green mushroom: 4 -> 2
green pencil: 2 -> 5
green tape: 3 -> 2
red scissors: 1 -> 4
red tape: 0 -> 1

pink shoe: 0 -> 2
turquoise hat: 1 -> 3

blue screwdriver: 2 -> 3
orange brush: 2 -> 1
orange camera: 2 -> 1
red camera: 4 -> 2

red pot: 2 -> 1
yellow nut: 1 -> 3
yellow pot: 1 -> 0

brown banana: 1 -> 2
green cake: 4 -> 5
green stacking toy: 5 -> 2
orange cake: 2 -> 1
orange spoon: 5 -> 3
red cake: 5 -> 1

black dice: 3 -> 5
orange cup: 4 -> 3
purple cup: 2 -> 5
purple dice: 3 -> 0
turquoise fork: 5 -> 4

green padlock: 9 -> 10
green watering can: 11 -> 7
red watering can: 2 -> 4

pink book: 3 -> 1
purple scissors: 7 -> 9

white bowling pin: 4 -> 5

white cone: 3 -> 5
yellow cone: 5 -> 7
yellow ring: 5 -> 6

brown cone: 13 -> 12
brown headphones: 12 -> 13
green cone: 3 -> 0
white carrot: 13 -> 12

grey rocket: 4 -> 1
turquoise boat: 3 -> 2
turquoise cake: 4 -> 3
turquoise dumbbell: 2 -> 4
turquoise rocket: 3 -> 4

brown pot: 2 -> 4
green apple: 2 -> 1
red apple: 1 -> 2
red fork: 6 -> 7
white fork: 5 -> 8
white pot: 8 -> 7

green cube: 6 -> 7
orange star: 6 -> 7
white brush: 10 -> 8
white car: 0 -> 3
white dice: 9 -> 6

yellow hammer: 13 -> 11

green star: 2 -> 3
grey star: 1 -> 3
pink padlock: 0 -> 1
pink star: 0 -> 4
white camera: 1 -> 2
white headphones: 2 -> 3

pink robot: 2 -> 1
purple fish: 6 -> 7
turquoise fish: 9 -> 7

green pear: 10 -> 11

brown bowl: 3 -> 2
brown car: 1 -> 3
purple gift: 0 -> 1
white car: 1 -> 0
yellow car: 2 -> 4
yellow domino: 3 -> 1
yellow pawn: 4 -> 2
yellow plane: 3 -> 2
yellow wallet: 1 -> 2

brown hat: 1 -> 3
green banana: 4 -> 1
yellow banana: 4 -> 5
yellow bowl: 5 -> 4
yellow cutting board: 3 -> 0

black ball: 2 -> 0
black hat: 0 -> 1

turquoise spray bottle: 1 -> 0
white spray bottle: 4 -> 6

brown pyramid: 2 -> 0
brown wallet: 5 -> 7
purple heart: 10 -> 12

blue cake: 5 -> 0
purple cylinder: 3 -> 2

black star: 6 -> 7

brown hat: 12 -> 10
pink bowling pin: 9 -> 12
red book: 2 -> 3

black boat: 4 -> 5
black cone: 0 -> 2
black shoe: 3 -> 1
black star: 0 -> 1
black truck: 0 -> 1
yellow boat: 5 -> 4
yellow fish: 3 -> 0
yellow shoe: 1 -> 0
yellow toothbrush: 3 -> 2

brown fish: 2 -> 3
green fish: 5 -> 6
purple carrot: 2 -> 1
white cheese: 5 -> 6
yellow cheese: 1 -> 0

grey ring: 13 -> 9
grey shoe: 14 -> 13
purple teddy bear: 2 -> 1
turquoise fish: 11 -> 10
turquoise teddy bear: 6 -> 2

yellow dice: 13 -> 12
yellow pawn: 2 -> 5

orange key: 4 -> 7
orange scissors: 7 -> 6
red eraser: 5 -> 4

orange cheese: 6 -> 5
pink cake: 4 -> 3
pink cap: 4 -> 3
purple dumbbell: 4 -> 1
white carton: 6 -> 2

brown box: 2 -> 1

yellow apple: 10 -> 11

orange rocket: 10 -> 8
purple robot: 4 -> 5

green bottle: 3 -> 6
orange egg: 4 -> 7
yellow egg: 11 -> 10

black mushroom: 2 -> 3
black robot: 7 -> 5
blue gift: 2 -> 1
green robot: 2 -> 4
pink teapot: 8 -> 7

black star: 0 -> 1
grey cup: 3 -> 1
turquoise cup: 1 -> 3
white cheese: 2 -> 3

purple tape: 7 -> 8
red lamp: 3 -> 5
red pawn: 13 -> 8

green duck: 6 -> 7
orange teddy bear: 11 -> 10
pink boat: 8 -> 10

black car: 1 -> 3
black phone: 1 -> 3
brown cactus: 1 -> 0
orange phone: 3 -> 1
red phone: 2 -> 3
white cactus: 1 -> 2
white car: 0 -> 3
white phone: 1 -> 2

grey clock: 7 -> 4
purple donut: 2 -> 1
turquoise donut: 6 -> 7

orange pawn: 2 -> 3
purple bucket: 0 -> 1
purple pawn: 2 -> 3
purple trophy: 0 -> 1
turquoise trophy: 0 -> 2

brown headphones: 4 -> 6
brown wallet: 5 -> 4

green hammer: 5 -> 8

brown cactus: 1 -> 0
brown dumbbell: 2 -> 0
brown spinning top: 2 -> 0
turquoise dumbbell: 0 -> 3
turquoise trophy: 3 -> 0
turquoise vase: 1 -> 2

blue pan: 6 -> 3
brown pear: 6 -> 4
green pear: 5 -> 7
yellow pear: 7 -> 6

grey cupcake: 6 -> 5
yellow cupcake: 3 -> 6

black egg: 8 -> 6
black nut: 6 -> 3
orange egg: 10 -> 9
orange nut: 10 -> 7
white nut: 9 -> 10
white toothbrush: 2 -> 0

- - -

> [TASK REQUIREMENTS]: Please set down the material above once more, word for word.

> [ANSWER BOX]:
green mushroom: 4 -> 2
green pencil: 2 -> 5
green tape: 3 -> 2
red scissors: 1 -> 4
red tape: 0 -> 1

pink shoe: 0 -> 2
turquoise hat: 1 -> 3

blue screwdriver: 2 -> 3
orange brush: 2 -> 1
orange camera: 2 -> 1
red camera: 4 -> 2

red pot: 2 -> 1
yellow nut: 1 -> 3
yellow pot: 1 -> 0

brown banana: 1 -> 2
green cake: 4 -> 5
green stacking toy: 5 -> 2
orange cake: 2 -> 1
orange spoon: 5 -> 3
red cake: 5 -> 1

black dice: 3 -> 5
orange cup: 4 -> 3
purple cup: 2 -> 5
purple dice: 3 -> 0
turquoise fork: 5 -> 4

green padlock: 9 -> 10
green watering can: 11 -> 7
red watering can: 2 -> 4

pink book: 3 -> 1
purple scissors: 7 -> 9

white bowling pin: 4 -> 5

white cone: 3 -> 5
yellow cone: 5 -> 7
yellow ring: 5 -> 6

brown cone: 13 -> 12
brown headphones: 12 -> 13
green cone: 3 -> 0
white carrot: 13 -> 12

grey rocket: 4 -> 1
turquoise boat: 3 -> 2
turquoise cake: 4 -> 3
turquoise dumbbell: 2 -> 4
turquoise rocket: 3 -> 4

brown pot: 2 -> 4
green apple: 2 -> 1
red apple: 1 -> 2
red fork: 6 -> 7
white fork: 5 -> 8
white pot: 8 -> 7

green cube: 6 -> 7
orange star: 6 -> 7
white brush: 10 -> 8
white car: 0 -> 3
white dice: 9 -> 6

yellow hammer: 13 -> 11

green star: 2 -> 3
grey star: 1 -> 3
pink padlock: 0 -> 1
pink star: 0 -> 4
white camera: 1 -> 2
white headphones: 2 -> 3

pink robot: 2 -> 1
purple fish: 6 -> 7
turquoise fish: 9 -> 7

green pear: 10 -> 11

brown bowl: 3 -> 2
brown car: 1 -> 3
purple gift: 0 -> 1
white car: 1 -> 0
yellow car: 2 -> 4
yellow domino: 3 -> 1
yellow pawn: 4 -> 2
yellow plane: 3 -> 2
yellow wallet: 1 -> 2

brown hat: 1 -> 3
green banana: 4 -> 1
yellow banana: 4 -> 5
yellow bowl: 5 -> 4
yellow cutting board: 3 -> 0

black ball: 2 -> 0
black hat: 0 -> 1

turquoise spray bottle: 1 -> 0
white spray bottle: 4 -> 6

brown pyramid: 2 -> 0
brown wallet: 5 -> 7
purple heart: 10 -> 12

blue cake: 5 -> 0
purple cylinder: 3 -> 2

black star: 6 -> 7

brown hat: 12 -> 10
pink bowling pin: 9 -> 12
red book: 2 -> 3

black boat: 4 -> 5
black cone: 0 -> 2
black shoe: 3 -> 1
black star: 0 -> 1
black truck: 0 -> 1
yellow boat: 5 -> 4
yellow fish: 3 -> 0
yellow shoe: 1 -> 0
yellow toothbrush: 3 -> 2

brown fish: 2 -> 3
green fish: 5 -> 6
purple carrot: 2 -> 1
white cheese: 5 -> 6
yellow cheese: 1 -> 0

grey ring: 13 -> 9
grey shoe: 14 -> 13
purple teddy bear: 2 -> 1
turquoise fish: 11 -> 10
turquoise teddy bear: 6 -> 2

yellow dice: 13 -> 12
yellow pawn: 2 -> 5

orange key: 4 -> 7
orange scissors: 7 -> 6
red eraser: 5 -> 4

orange cheese: 6 -> 5
pink cake: 4 -> 3
pink cap: 4 -> 3
purple dumbbell: 4 -> 1
white carton: 6 -> 2

brown box: 2 -> 1

yellow apple: 10 -> 11

orange rocket: 10 -> 8
purple robot: 4 -> 5

green bottle: 3 -> 6
orange egg: 4 -> 7
yellow egg: 11 -> 10

black mushroom: 2 -> 3
black robot: 7 -> 5
blue gift: 2 -> 1
green robot: 2 -> 4
pink teapot: 8 -> 7

black star: 0 -> 1
grey cup: 3 -> 1
turquoise cup: 1 -> 3
white cheese: 2 -> 3

purple tape: 7 -> 8
red lamp: 3 -> 5
red pawn: 13 -> 8

green duck: 6 -> 7
orange teddy bear: 11 -> 10
pink boat: 8 -> 10

black car: 1 -> 3
black phone: 1 -> 3
brown cactus: 1 -> 0
orange phone: 3 -> 1
red phone: 2 -> 3
white cactus: 1 -> 2
white car: 0 -> 3
white phone: 1 -> 2

grey clock: 7 -> 4
purple donut: 2 -> 1
turquoise donut: 6 -> 7

orange pawn: 2 -> 3
purple bucket: 0 -> 1
purple pawn: 2 -> 3
purple trophy: 0 -> 1
turquoise trophy: 0 -> 2

brown headphones: 4 -> 6
brown wallet: 5 -> 4

green hammer: 5 -> 8

brown cactus: 1 -> 0
brown dumbbell: 2 -> 0
brown spinning top: 2 -> 0
turquoise dumbbell: 0 -> 3
turquoise trophy: 3 -> 0
turquoise vase: 1 -> 2

blue pan: 6 -> 3
brown pear: 6 -> 4
green pear: 5 -> 7
yellow pear: 7 -> 6

grey cupcake: 6 -> 5
yellow cupcake: 3 -> 6

black egg: 8 -> 6
black nut: 6 -> 3
orange egg: 10 -> 9
orange nut: 10 -> 7
white nut: 9 -> 10
white toothbrush: 2 -> 0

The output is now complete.